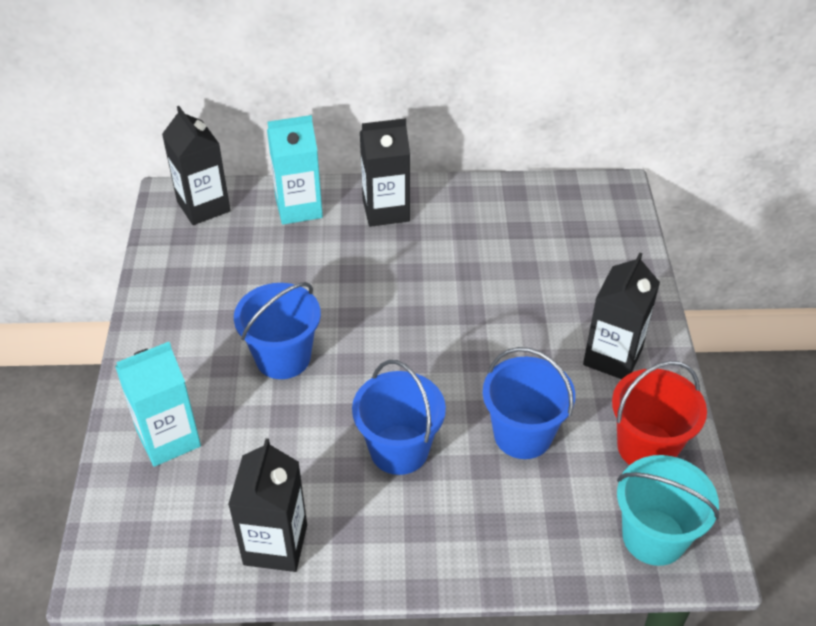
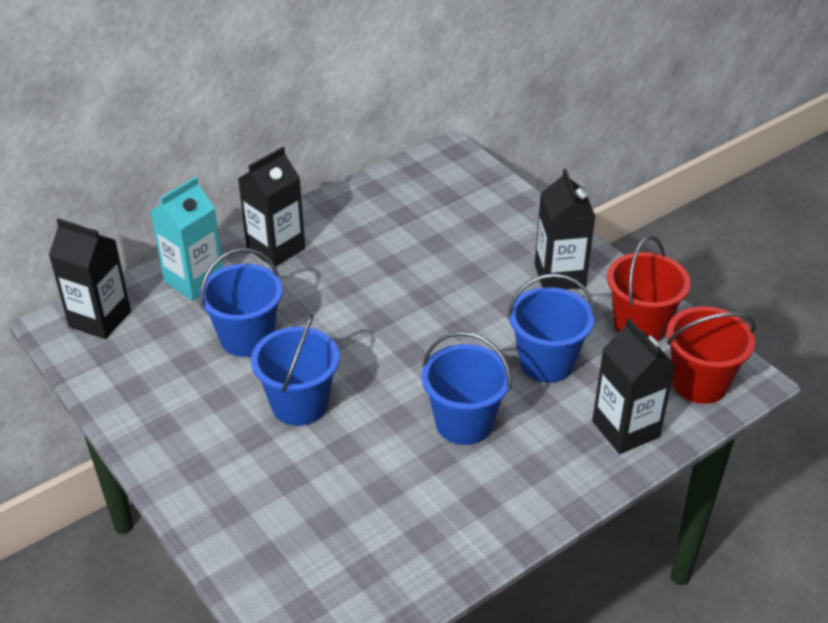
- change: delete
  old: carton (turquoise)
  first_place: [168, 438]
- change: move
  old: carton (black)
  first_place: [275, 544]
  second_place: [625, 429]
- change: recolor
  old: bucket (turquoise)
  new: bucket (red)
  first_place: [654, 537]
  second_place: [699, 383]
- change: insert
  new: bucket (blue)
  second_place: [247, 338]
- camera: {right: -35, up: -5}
┄┄┄┄┄┄
**Task details**. A single number is asked for: how many lines in the entries above hold the string "bucket".

**Task answer**. 3